EXERCISE BRIEF: The reply should hold every line of the data below, unchanged, and none of the pictures.
BEGIN
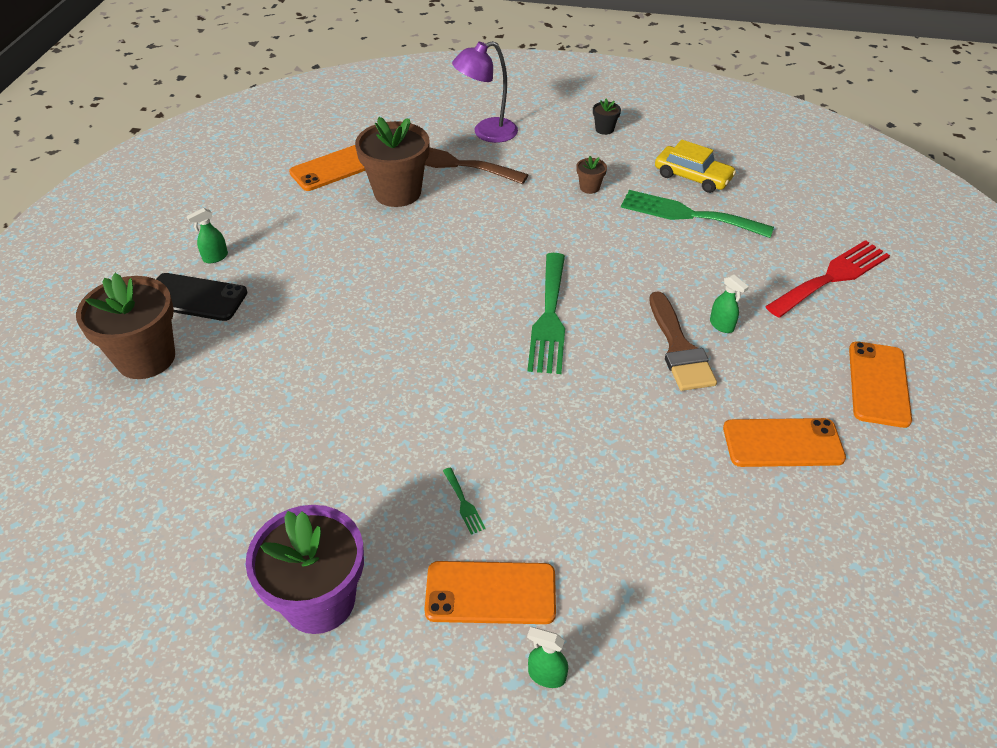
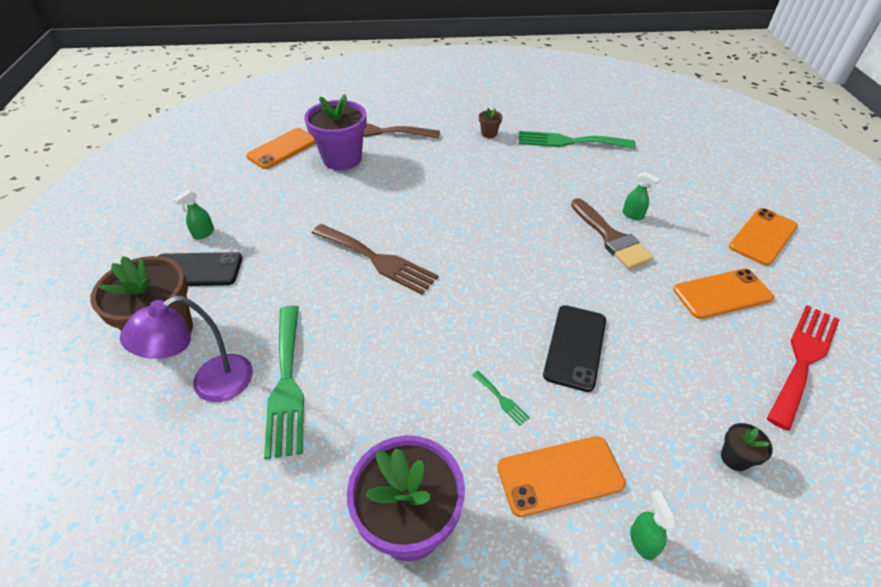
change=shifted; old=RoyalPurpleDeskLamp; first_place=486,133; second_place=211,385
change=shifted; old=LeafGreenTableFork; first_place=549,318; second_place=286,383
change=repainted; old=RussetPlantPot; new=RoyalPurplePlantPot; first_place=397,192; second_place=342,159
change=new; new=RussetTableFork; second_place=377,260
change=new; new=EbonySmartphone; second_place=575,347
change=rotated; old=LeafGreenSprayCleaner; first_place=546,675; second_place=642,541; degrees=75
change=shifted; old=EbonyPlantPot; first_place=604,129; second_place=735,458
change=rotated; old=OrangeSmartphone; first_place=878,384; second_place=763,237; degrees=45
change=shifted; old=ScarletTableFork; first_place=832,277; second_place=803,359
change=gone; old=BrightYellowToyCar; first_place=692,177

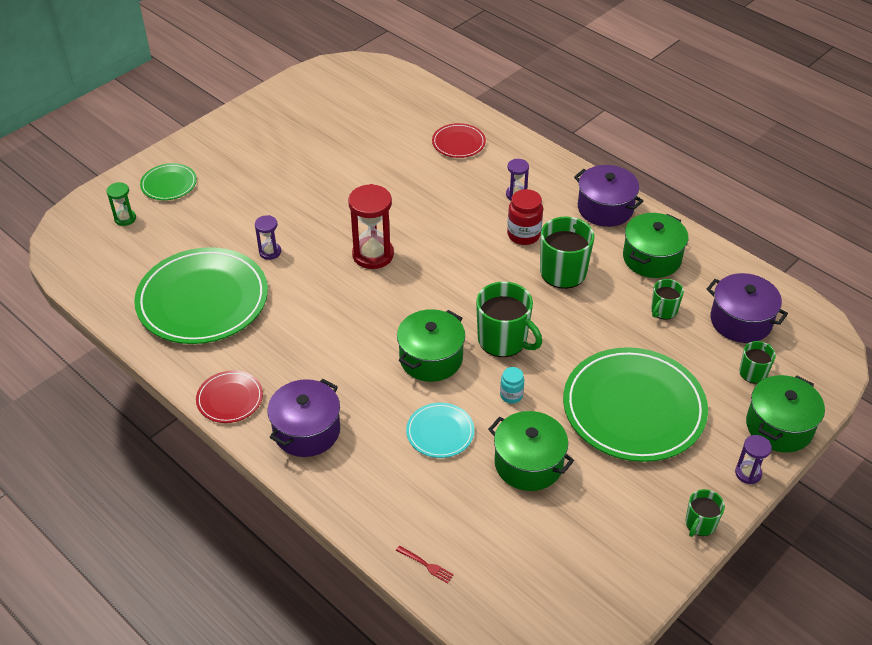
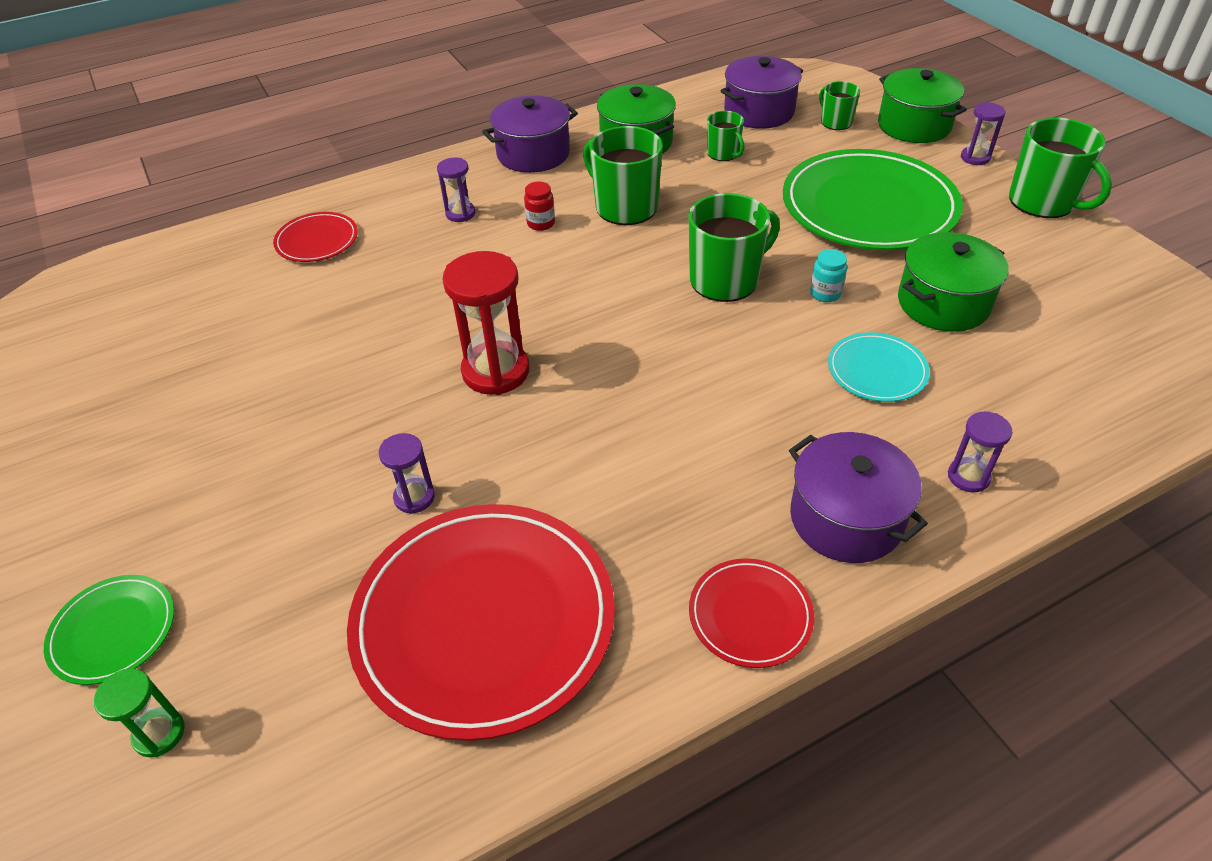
change=repainted; old=LeafGreenFlatDish; new=ScarletFlatDish; first_place=202,300; second_place=484,620
change=scaled; old=ScarletJar; first_place=523,235; second_place=541,223; factor=0.6
change=new; new=RoyalPurpleSandglass; second_place=968,477
change=scaled; old=LeafGreenMug; first_place=700,524; second_place=1043,202; factor=1.81
change=gone; old=ScarletTableFork; first_place=426,565
change=gone; old=LeafGreenPot; first_place=431,358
END
RESPONSE TO THIS EXERCISE:
change=shifted; old=RoyalPurpleDeskLamp; first_place=486,133; second_place=211,385
change=shifted; old=LeafGreenTableFork; first_place=549,318; second_place=286,383
change=repainted; old=RussetPlantPot; new=RoyalPurplePlantPot; first_place=397,192; second_place=342,159
change=new; new=RussetTableFork; second_place=377,260
change=new; new=EbonySmartphone; second_place=575,347
change=rotated; old=LeafGreenSprayCleaner; first_place=546,675; second_place=642,541; degrees=75
change=shifted; old=EbonyPlantPot; first_place=604,129; second_place=735,458
change=rotated; old=OrangeSmartphone; first_place=878,384; second_place=763,237; degrees=45
change=shifted; old=ScarletTableFork; first_place=832,277; second_place=803,359
change=gone; old=BrightYellowToyCar; first_place=692,177

change=repainted; old=LeafGreenFlatDish; new=ScarletFlatDish; first_place=202,300; second_place=484,620
change=scaled; old=ScarletJar; first_place=523,235; second_place=541,223; factor=0.6
change=new; new=RoyalPurpleSandglass; second_place=968,477
change=scaled; old=LeafGreenMug; first_place=700,524; second_place=1043,202; factor=1.81
change=gone; old=ScarletTableFork; first_place=426,565
change=gone; old=LeafGreenPot; first_place=431,358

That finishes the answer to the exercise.